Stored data
-- start --

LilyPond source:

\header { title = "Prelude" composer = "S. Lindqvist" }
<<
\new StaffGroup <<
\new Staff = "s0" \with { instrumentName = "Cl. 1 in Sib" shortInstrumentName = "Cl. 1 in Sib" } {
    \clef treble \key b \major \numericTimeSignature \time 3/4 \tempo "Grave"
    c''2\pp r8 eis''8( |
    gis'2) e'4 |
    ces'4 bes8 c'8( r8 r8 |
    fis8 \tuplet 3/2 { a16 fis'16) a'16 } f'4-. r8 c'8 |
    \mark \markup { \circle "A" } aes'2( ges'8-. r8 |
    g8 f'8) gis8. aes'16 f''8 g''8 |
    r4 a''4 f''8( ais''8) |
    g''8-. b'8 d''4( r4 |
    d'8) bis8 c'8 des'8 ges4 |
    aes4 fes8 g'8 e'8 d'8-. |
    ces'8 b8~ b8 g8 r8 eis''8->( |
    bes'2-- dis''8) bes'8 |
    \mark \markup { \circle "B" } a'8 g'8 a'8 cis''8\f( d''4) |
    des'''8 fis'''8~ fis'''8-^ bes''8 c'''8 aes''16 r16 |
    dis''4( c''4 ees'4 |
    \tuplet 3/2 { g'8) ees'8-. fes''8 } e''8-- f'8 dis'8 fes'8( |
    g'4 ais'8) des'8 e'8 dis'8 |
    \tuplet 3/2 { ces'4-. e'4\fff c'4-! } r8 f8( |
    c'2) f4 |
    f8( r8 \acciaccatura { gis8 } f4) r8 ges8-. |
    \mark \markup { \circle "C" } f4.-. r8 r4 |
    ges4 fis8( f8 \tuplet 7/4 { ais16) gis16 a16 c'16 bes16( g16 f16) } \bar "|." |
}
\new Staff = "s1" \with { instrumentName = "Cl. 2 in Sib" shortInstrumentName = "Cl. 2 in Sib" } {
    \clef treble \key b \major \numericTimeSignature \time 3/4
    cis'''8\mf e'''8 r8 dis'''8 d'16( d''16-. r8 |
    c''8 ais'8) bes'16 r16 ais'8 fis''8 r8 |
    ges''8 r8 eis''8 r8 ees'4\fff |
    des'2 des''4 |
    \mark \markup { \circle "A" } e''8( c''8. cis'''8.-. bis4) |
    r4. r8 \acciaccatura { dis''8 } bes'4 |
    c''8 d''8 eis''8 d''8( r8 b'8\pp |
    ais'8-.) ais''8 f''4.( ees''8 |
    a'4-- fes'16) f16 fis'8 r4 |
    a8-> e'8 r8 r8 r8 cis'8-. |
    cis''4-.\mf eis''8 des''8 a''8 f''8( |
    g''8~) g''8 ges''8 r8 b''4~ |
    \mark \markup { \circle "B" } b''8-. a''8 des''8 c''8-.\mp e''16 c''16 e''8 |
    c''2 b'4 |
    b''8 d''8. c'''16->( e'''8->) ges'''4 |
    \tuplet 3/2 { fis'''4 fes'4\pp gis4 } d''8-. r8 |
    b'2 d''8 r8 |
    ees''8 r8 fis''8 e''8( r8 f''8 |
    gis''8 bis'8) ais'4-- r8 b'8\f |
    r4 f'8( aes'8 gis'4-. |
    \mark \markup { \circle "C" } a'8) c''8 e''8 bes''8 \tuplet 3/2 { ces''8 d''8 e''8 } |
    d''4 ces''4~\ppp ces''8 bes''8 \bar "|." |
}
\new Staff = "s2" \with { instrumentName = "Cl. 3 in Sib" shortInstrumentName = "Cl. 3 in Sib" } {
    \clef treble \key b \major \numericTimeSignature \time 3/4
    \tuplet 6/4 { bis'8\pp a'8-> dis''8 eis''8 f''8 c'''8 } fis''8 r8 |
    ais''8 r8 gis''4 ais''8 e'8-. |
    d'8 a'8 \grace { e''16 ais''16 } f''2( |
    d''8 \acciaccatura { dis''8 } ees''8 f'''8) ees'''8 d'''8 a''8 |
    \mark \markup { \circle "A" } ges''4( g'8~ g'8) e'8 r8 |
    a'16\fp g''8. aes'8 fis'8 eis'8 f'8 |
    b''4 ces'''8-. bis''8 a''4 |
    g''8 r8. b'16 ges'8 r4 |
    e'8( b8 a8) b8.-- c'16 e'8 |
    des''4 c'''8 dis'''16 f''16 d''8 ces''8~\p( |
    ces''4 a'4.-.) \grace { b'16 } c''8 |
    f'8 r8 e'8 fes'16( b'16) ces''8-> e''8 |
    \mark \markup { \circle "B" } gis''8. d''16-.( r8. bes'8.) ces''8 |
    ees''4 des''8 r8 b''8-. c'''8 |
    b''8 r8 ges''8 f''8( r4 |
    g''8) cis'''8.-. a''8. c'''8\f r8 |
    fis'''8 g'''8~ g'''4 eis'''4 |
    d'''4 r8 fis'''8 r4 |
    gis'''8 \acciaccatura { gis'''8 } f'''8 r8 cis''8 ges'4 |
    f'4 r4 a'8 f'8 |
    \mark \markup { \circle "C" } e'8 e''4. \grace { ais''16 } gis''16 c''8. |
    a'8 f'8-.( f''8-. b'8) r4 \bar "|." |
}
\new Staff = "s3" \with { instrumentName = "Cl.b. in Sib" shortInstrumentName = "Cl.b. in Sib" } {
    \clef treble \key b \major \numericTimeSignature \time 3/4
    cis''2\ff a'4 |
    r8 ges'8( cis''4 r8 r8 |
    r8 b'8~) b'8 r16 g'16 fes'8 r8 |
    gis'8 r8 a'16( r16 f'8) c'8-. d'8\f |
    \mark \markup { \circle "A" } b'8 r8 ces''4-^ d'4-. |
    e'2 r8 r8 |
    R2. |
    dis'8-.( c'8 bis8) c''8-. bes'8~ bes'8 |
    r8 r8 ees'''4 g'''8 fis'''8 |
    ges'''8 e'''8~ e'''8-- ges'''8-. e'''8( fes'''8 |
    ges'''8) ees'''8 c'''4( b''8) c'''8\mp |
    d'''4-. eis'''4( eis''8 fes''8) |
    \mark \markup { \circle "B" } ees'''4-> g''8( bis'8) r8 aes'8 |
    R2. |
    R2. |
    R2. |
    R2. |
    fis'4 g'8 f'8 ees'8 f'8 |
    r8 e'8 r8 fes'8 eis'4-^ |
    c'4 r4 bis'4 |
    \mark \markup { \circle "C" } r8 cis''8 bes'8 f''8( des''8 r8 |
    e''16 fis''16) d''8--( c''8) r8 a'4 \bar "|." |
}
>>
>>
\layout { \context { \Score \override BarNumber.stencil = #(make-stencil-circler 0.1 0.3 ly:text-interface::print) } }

-- end --

* [PROBLEM REQUIREMENTS]: Pick out each line of the records above that contains the string "with", treating uppercase and lowercase letters as distinct.

* [EXERCISE RESPONSE]:
\new Staff = "s0" \with { instrumentName = "Cl. 1 in Sib" shortInstrumentName = "Cl. 1 in Sib" } {
\new Staff = "s1" \with { instrumentName = "Cl. 2 in Sib" shortInstrumentName = "Cl. 2 in Sib" } {
\new Staff = "s2" \with { instrumentName = "Cl. 3 in Sib" shortInstrumentName = "Cl. 3 in Sib" } {
\new Staff = "s3" \with { instrumentName = "Cl.b. in Sib" shortInstrumentName = "Cl.b. in Sib" } {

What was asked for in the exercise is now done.